* What is expected *
Please return the records below exactly as they appear, leaving every picture out.

* Task material *
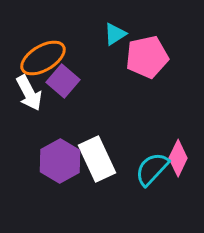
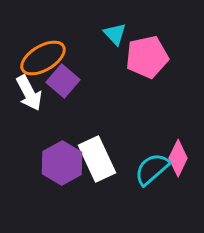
cyan triangle: rotated 40 degrees counterclockwise
purple hexagon: moved 2 px right, 2 px down
cyan semicircle: rotated 6 degrees clockwise
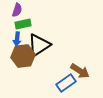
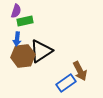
purple semicircle: moved 1 px left, 1 px down
green rectangle: moved 2 px right, 3 px up
black triangle: moved 2 px right, 6 px down
brown arrow: rotated 30 degrees clockwise
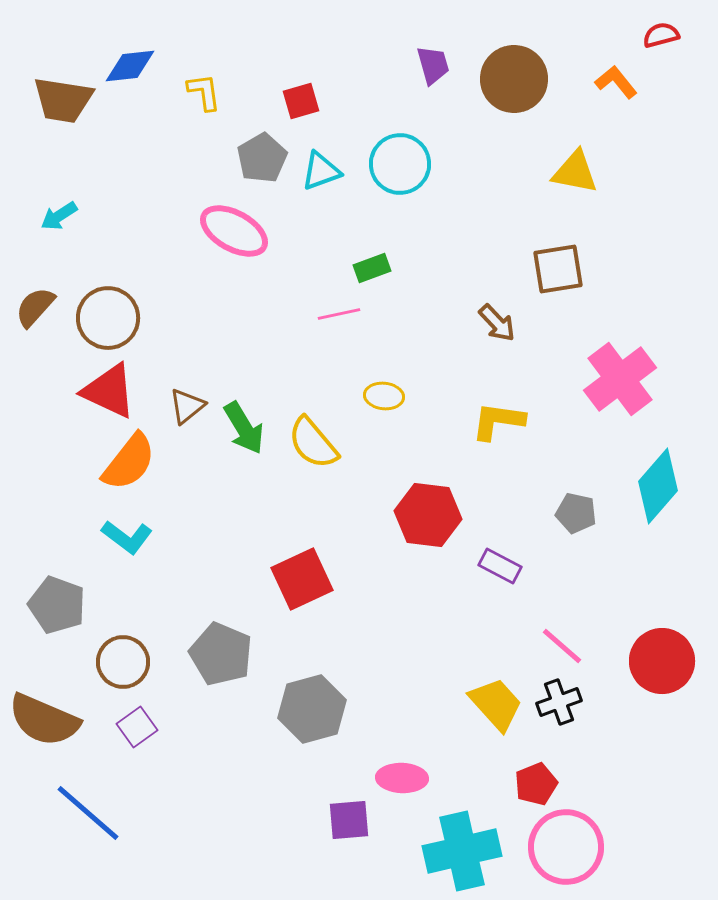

* Response *
cyan triangle: rotated 40 degrees counterclockwise
purple hexagon: moved 2 px right, 2 px down
cyan semicircle: rotated 6 degrees clockwise
purple semicircle: moved 1 px left, 1 px down
green rectangle: moved 2 px right, 3 px up
black triangle: moved 2 px right, 6 px down
brown arrow: rotated 30 degrees clockwise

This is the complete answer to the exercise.